_RECORDS FOR THE TASK_.
- - -
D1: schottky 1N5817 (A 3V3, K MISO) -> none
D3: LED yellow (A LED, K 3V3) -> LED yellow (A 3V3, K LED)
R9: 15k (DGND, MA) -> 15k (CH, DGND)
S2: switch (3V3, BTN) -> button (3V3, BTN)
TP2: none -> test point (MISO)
- - -
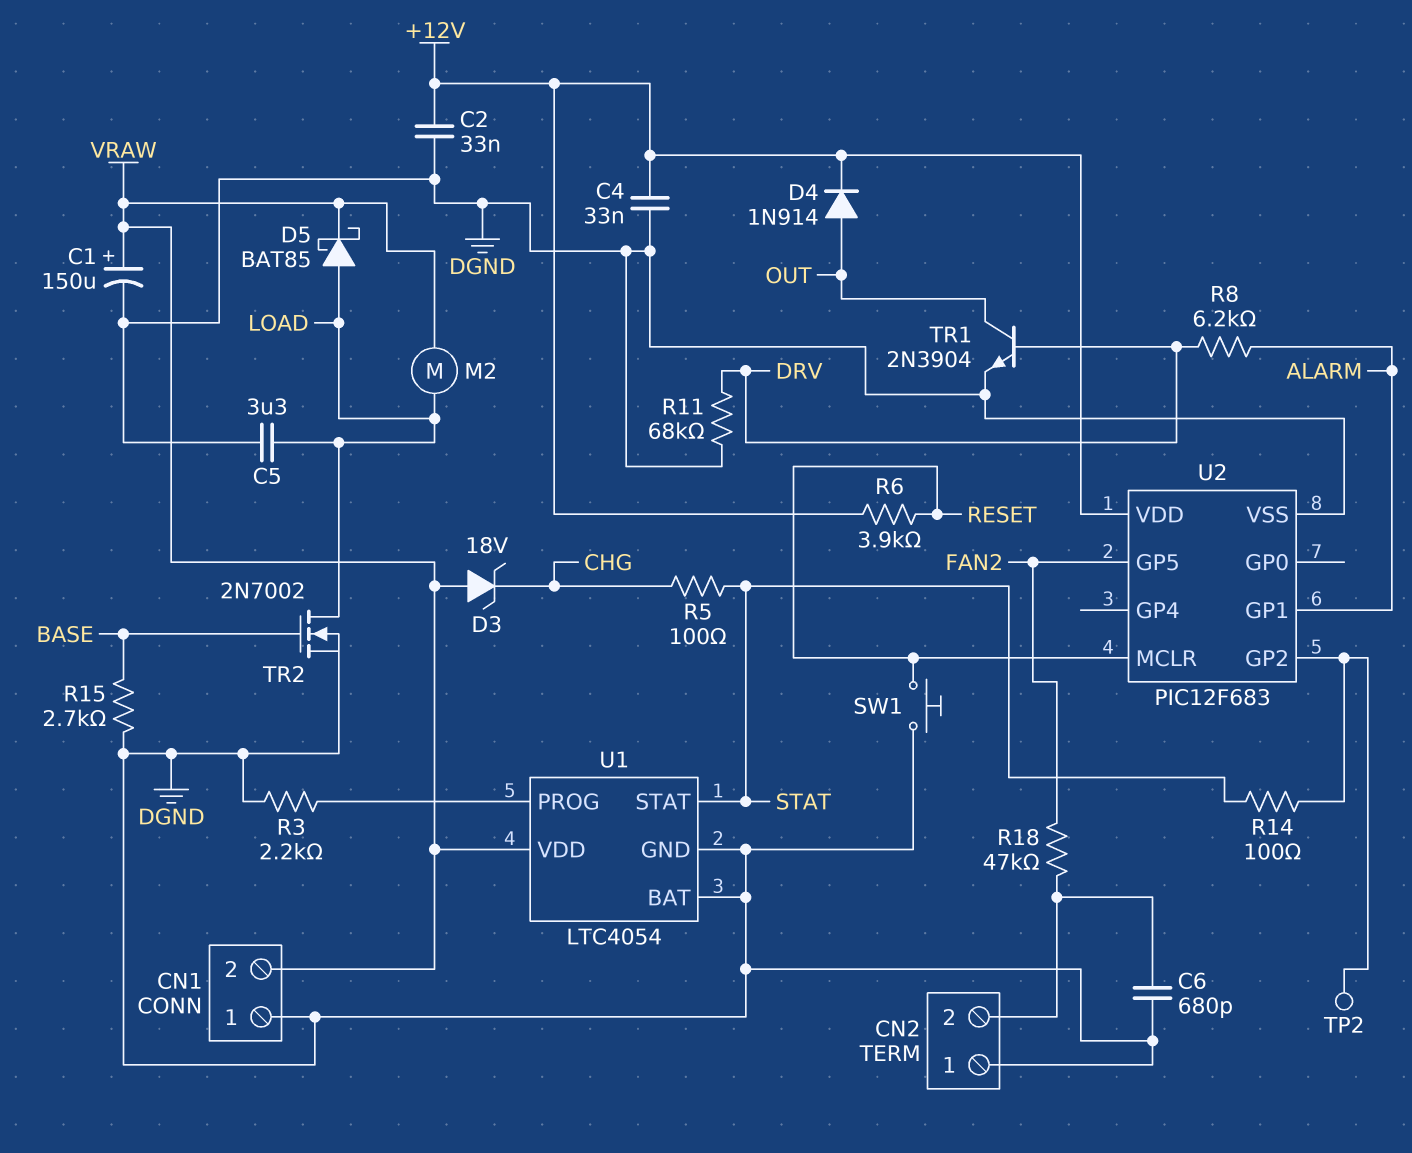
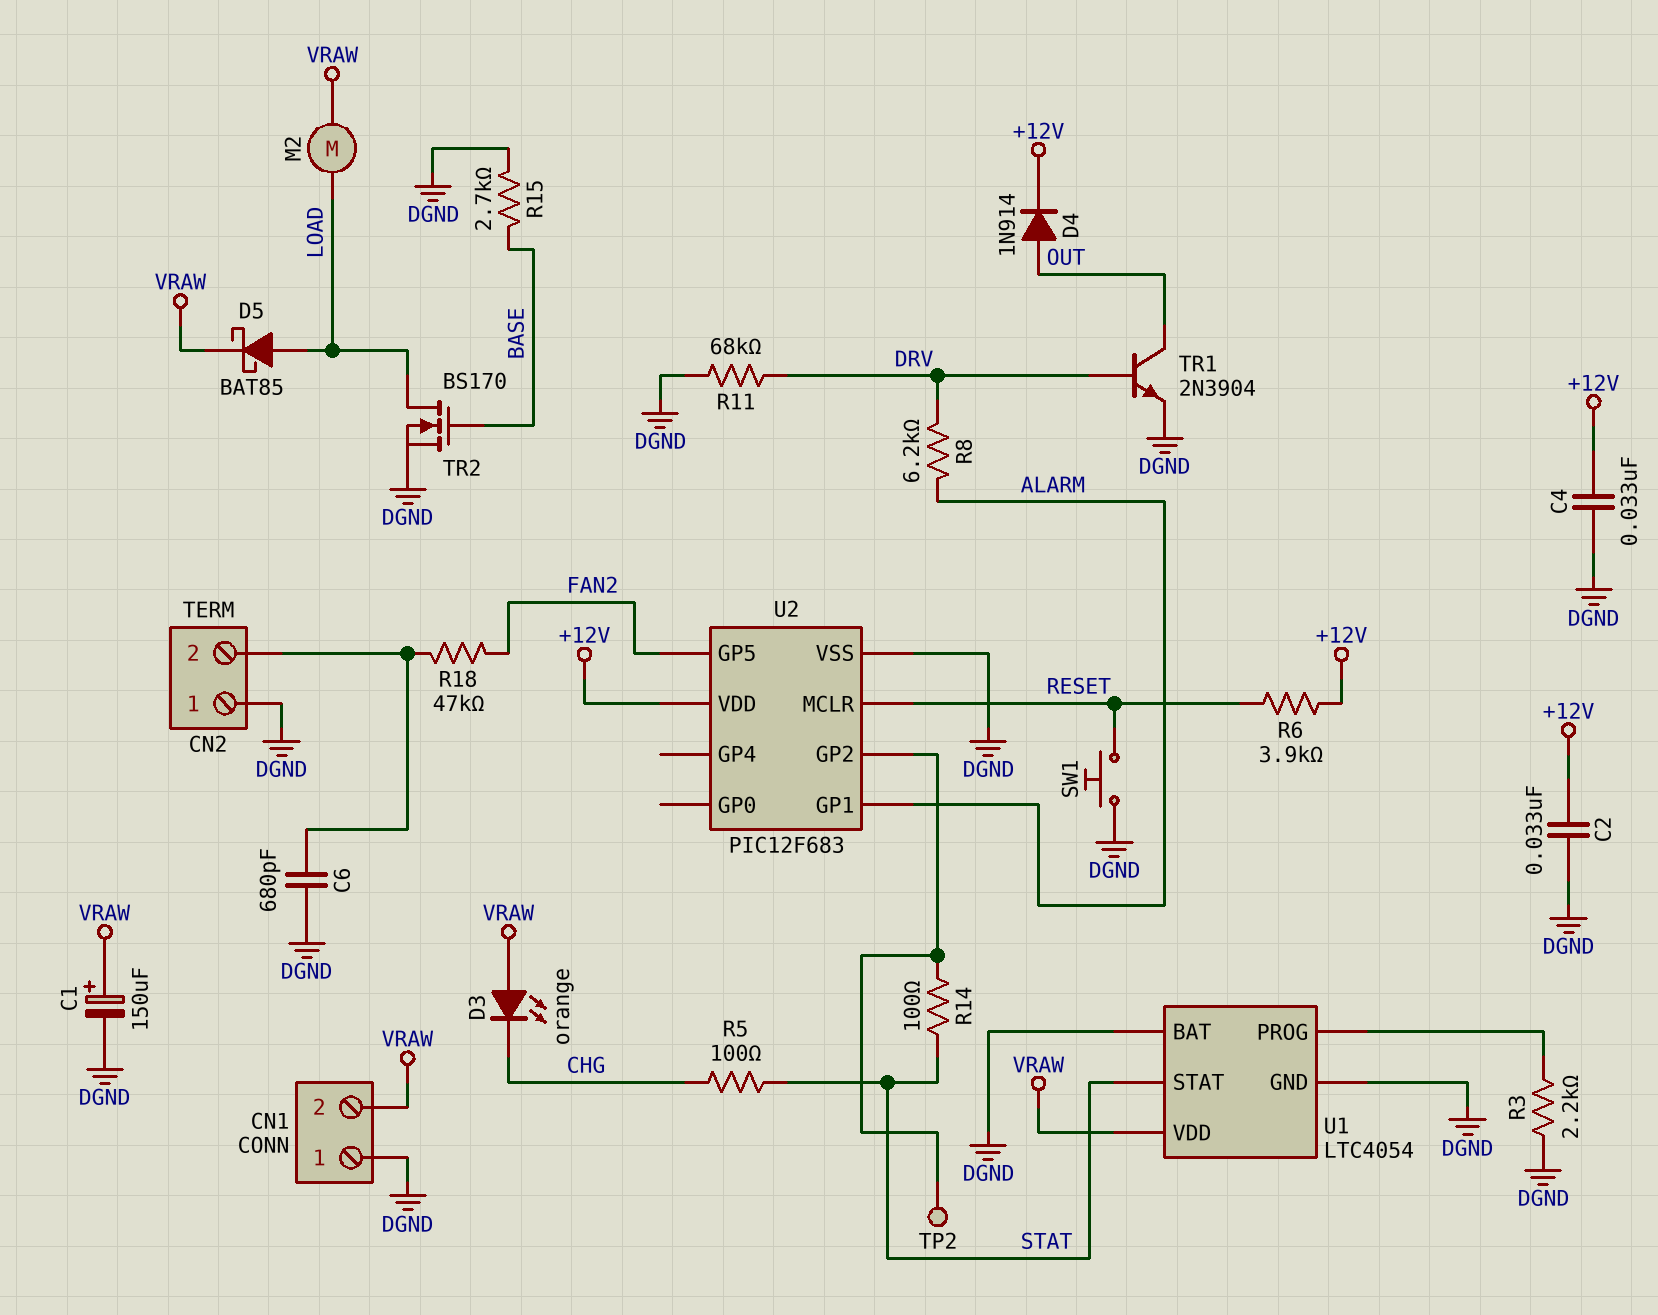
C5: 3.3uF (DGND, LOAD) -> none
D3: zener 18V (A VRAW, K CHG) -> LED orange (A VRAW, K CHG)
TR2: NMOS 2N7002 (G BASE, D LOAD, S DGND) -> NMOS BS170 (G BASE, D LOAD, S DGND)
- - -
_TASK BRIEF_.
Everything from the line containing "R9: 15k (DGND, MA) -> 15k (CH, DGND)" through the line containing "TP2: none -> test point (MISO)" in the material above should be retyped exactly, both ends included, and nothing more.

_RESULT BELOW_.
R9: 15k (DGND, MA) -> 15k (CH, DGND)
S2: switch (3V3, BTN) -> button (3V3, BTN)
TP2: none -> test point (MISO)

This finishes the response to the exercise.